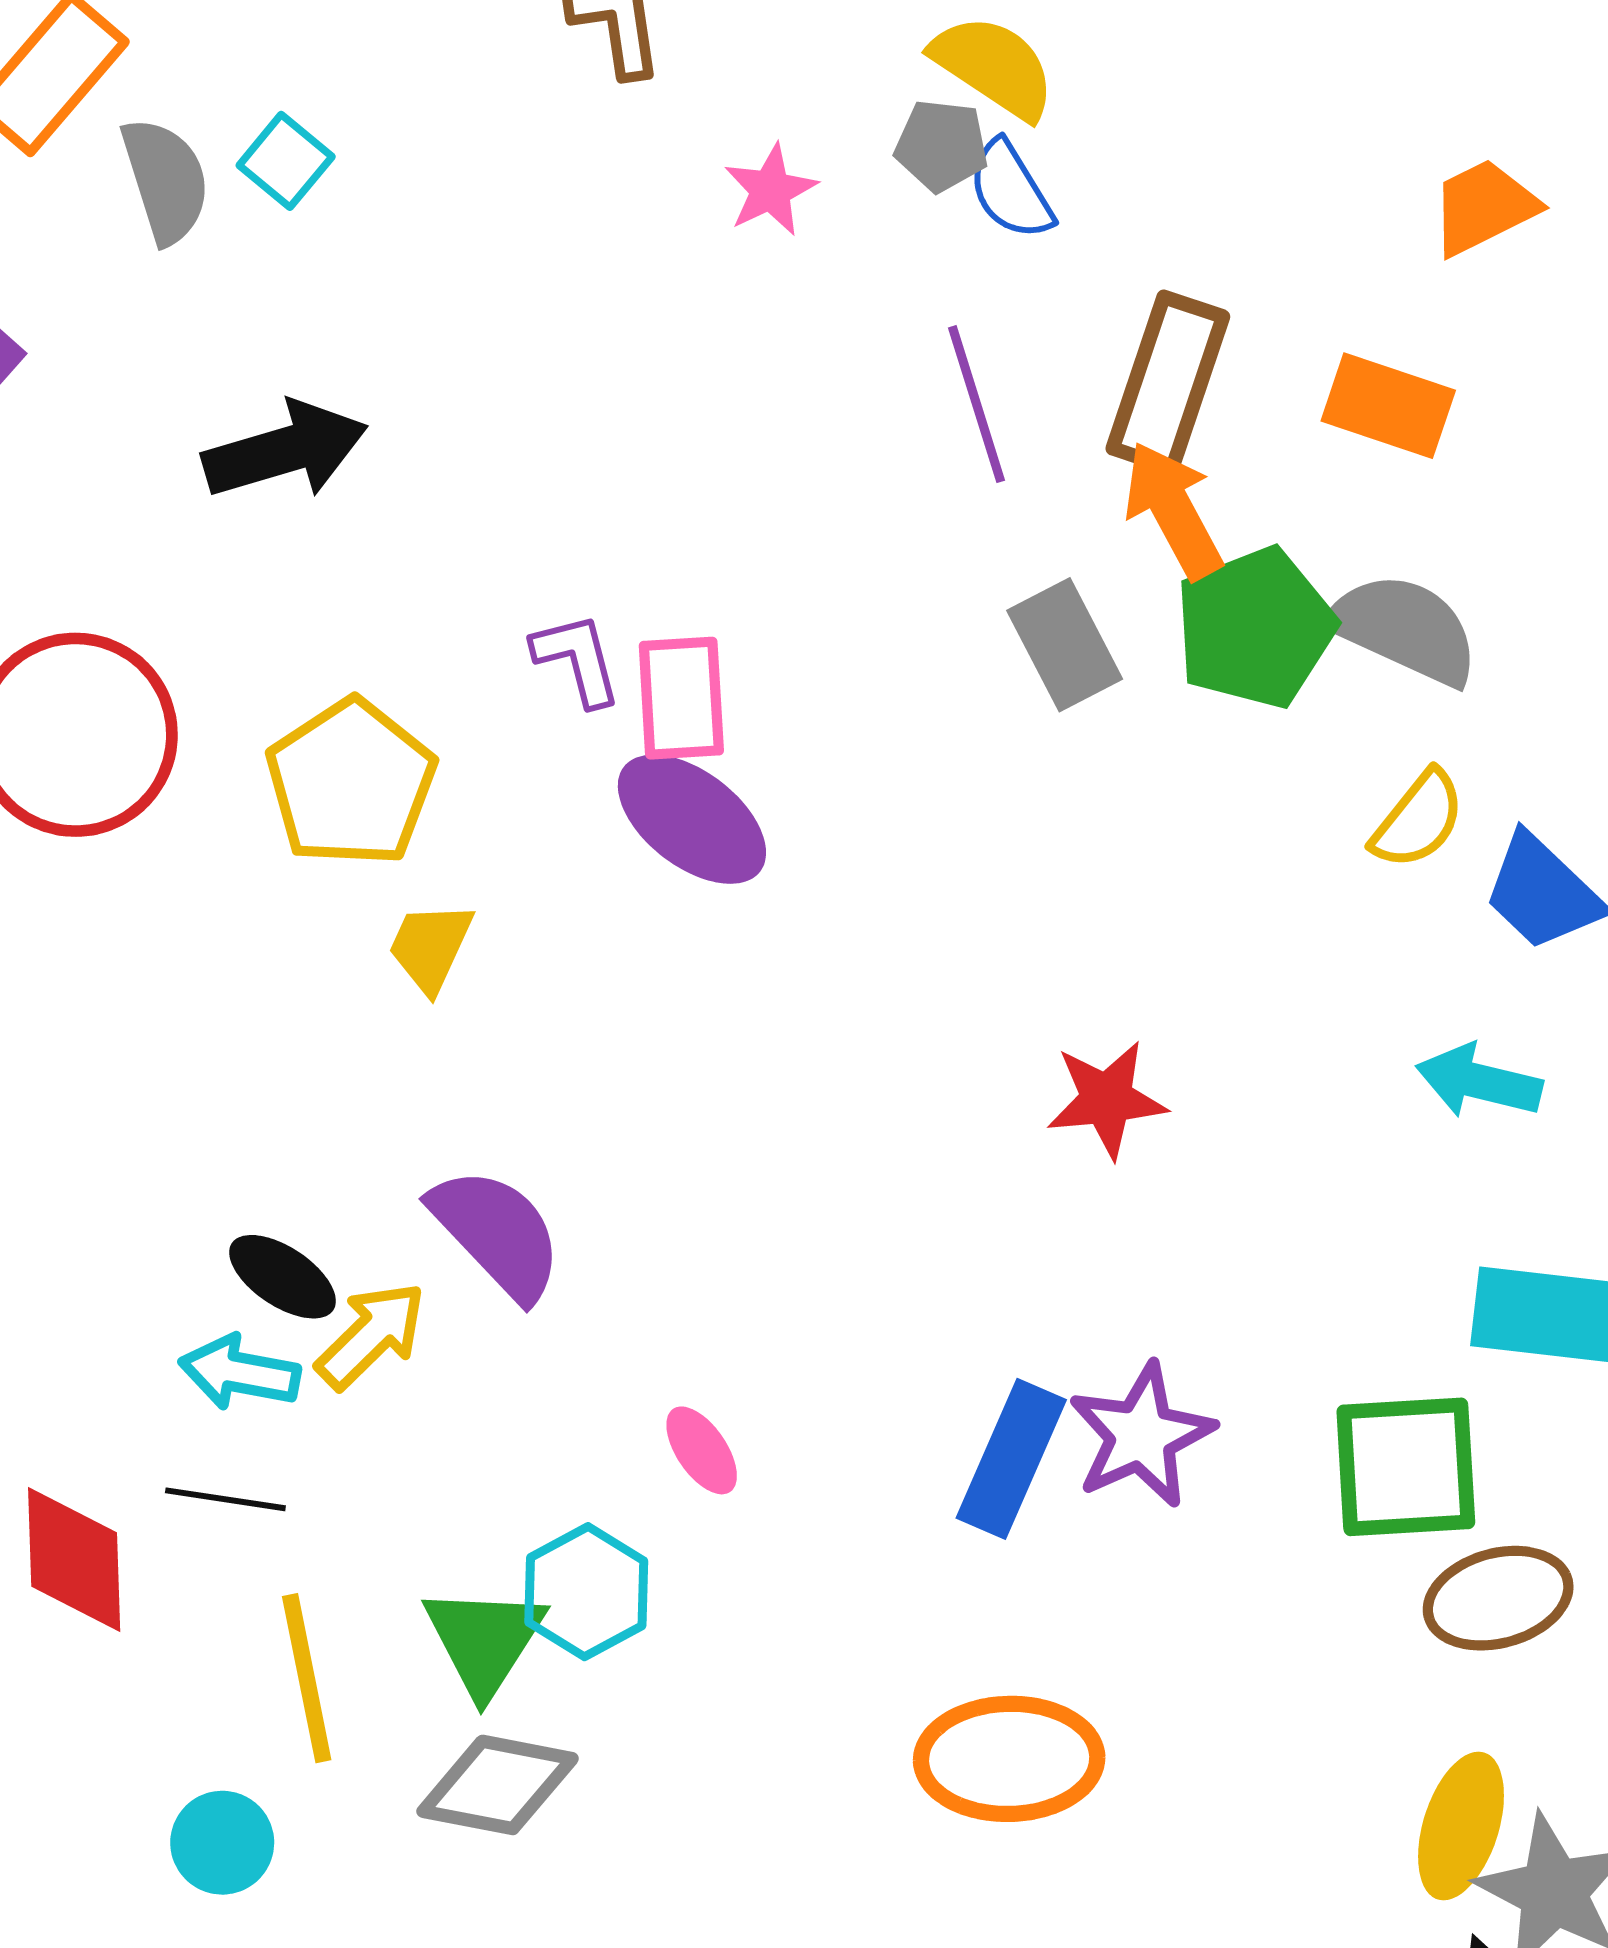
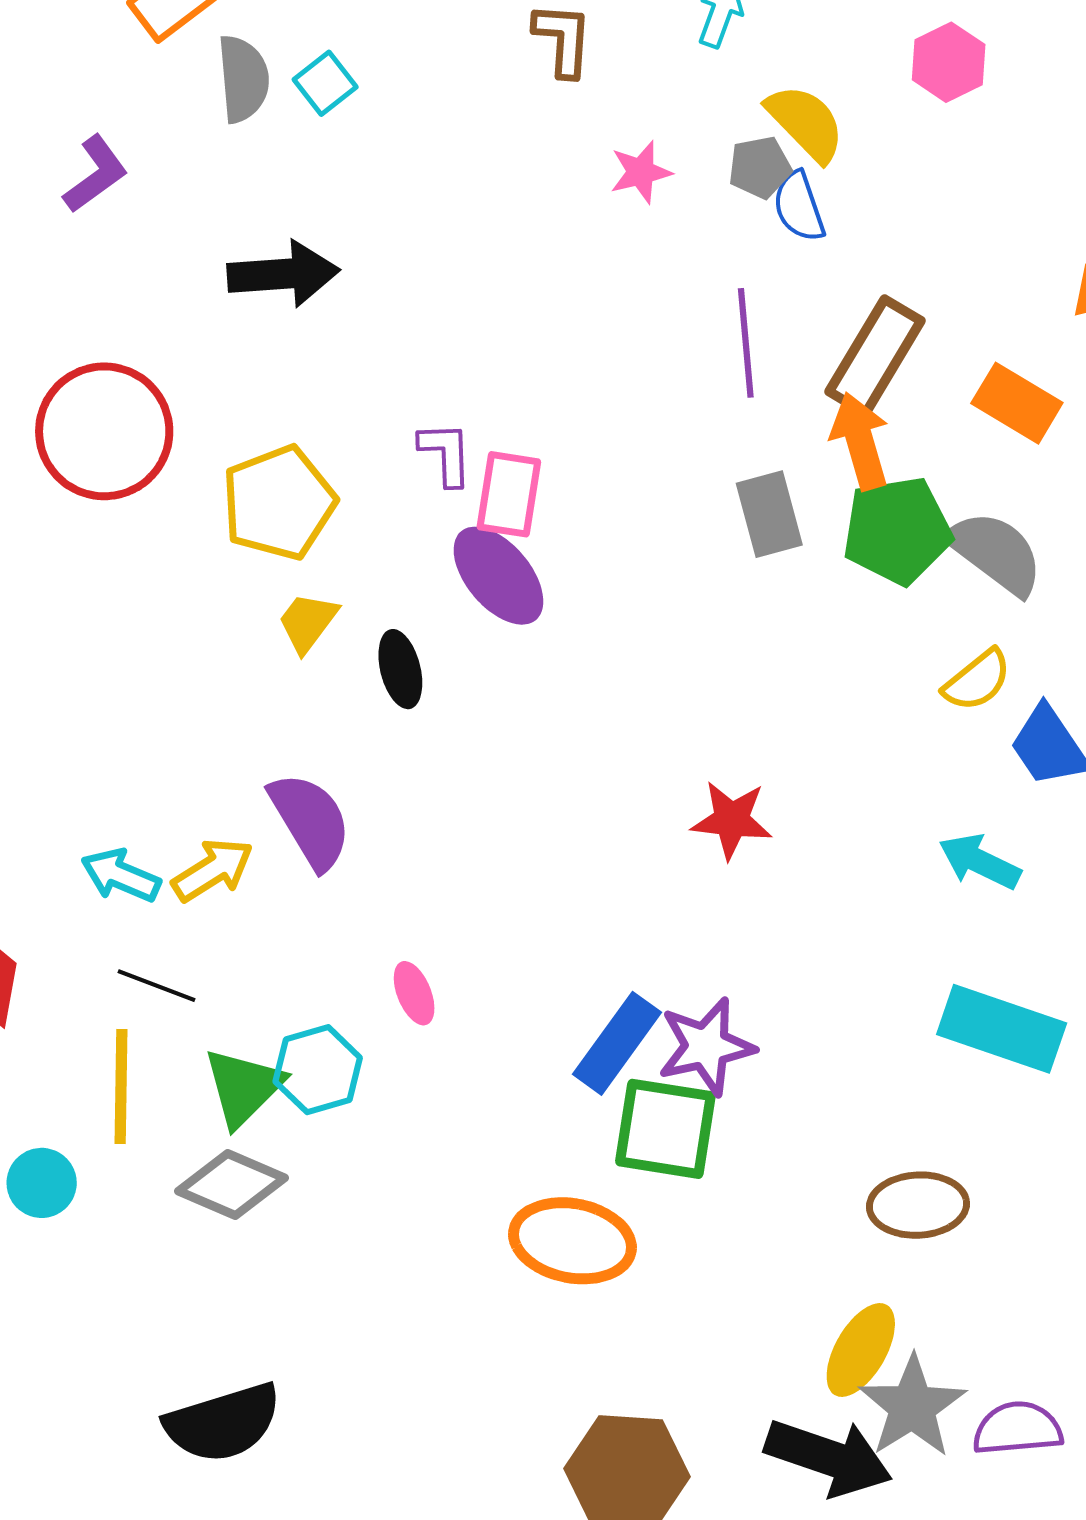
gray pentagon: (941, 146) -> (760, 167), turned -30
black ellipse: (283, 1277) -> (400, 669), moved, turned 30
green square: (1406, 1467) -> (665, 1129), moved
black line: (225, 1499) -> (157, 986), moved

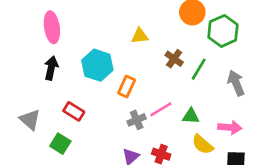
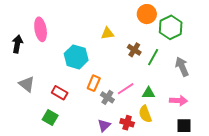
black arrow: (51, 68) -> (17, 44), moved
orange rectangle: (127, 86) -> (94, 83), moved
gray triangle: (30, 120) -> (27, 84), moved
gray cross: (137, 120) -> (107, 97), turned -32
yellow semicircle: (202, 144) -> (145, 114), moved, turned 30

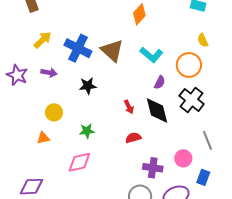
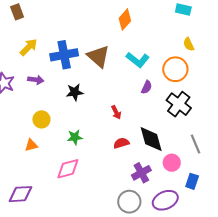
blue cross: (78, 48) -> (64, 55), turned -36
black diamond: (157, 111) -> (151, 139), moved
purple cross: (153, 168) -> (141, 173), turned -36

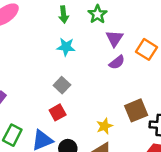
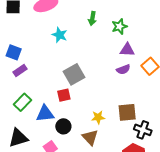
purple triangle: (114, 38) -> (127, 50), turned 42
cyan star: (66, 47) -> (60, 35), moved
gray square: (62, 85) -> (74, 74), size x1.5

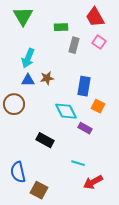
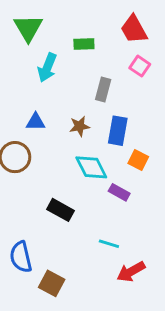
gray rectangle: (74, 45) -> (103, 90), moved
cyan arrow: (28, 58) -> (47, 68), moved
brown star: (47, 78) -> (80, 126), moved

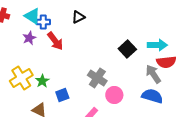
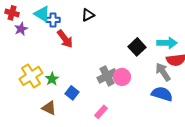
purple star: (29, 38) -> (21, 29), moved
gray cross: (97, 78) -> (107, 76), turned 30
blue square: (62, 95) -> (72, 93), turned -32
pink circle: (114, 95) -> (122, 77), moved

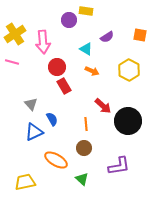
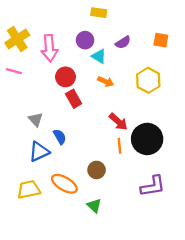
purple circle: (69, 20) -> (85, 40), moved
orange line: (86, 124) -> (120, 146), moved
purple L-shape: (119, 166) -> (153, 186), moved
yellow trapezoid: (25, 182) -> (29, 190), moved

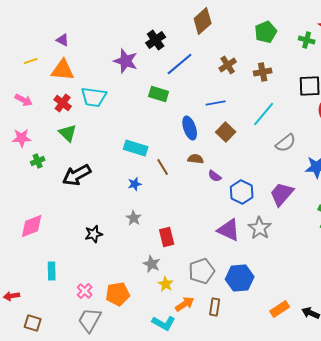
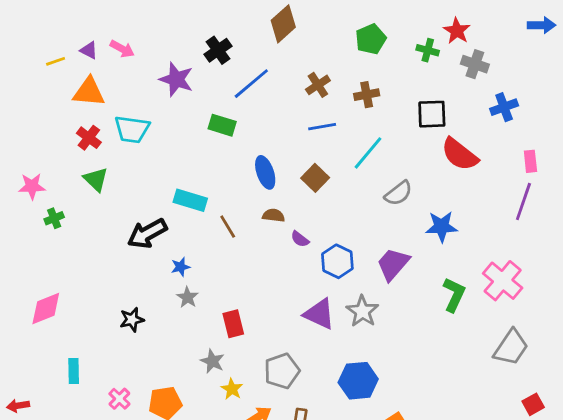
yellow line: (31, 61) -> (56, 61), moved
pink arrow: (24, 100) -> (122, 49), moved
blue line: (216, 103) -> (322, 127), moved
black arrow: (77, 175) -> (147, 234), moved
blue star: (135, 184) -> (181, 267), moved
blue hexagon: (240, 278) -> (358, 381), moved

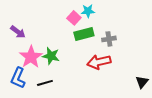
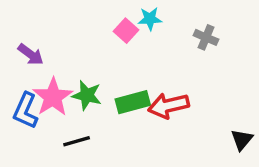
green rectangle: (84, 34) -> (133, 102), moved
gray cross: (109, 39) -> (206, 37), moved, turned 32
blue L-shape: (18, 78) -> (26, 111), moved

====================

**Work instruction**
Without changing a single word, set down all of the material again and leave out its pictures.

**Answer to the exercise**
gray pentagon: (941, 146) -> (760, 167), turned -30
black ellipse: (283, 1277) -> (400, 669), moved, turned 30
green square: (1406, 1467) -> (665, 1129), moved
black line: (225, 1499) -> (157, 986), moved

black arrow: (51, 68) -> (17, 44), moved
orange rectangle: (127, 86) -> (94, 83), moved
gray triangle: (30, 120) -> (27, 84), moved
gray cross: (137, 120) -> (107, 97), turned -32
yellow semicircle: (202, 144) -> (145, 114), moved, turned 30

blue cross: (78, 48) -> (64, 55), turned -36
black diamond: (157, 111) -> (151, 139), moved
purple cross: (153, 168) -> (141, 173), turned -36

purple triangle: (114, 38) -> (127, 50), turned 42
cyan star: (66, 47) -> (60, 35), moved
gray square: (62, 85) -> (74, 74), size x1.5

gray rectangle: (74, 45) -> (103, 90), moved
cyan arrow: (28, 58) -> (47, 68), moved
brown star: (47, 78) -> (80, 126), moved

purple star: (29, 38) -> (21, 29), moved
gray cross: (97, 78) -> (107, 76), turned 30
blue square: (62, 95) -> (72, 93), turned -32
pink circle: (114, 95) -> (122, 77), moved

purple circle: (69, 20) -> (85, 40), moved
orange line: (86, 124) -> (120, 146), moved
purple L-shape: (119, 166) -> (153, 186), moved
yellow trapezoid: (25, 182) -> (29, 190), moved

yellow line: (31, 61) -> (56, 61), moved
pink arrow: (24, 100) -> (122, 49), moved
blue line: (216, 103) -> (322, 127), moved
black arrow: (77, 175) -> (147, 234), moved
blue star: (135, 184) -> (181, 267), moved
blue hexagon: (240, 278) -> (358, 381), moved

green rectangle: (84, 34) -> (133, 102), moved
gray cross: (109, 39) -> (206, 37), moved, turned 32
blue L-shape: (18, 78) -> (26, 111), moved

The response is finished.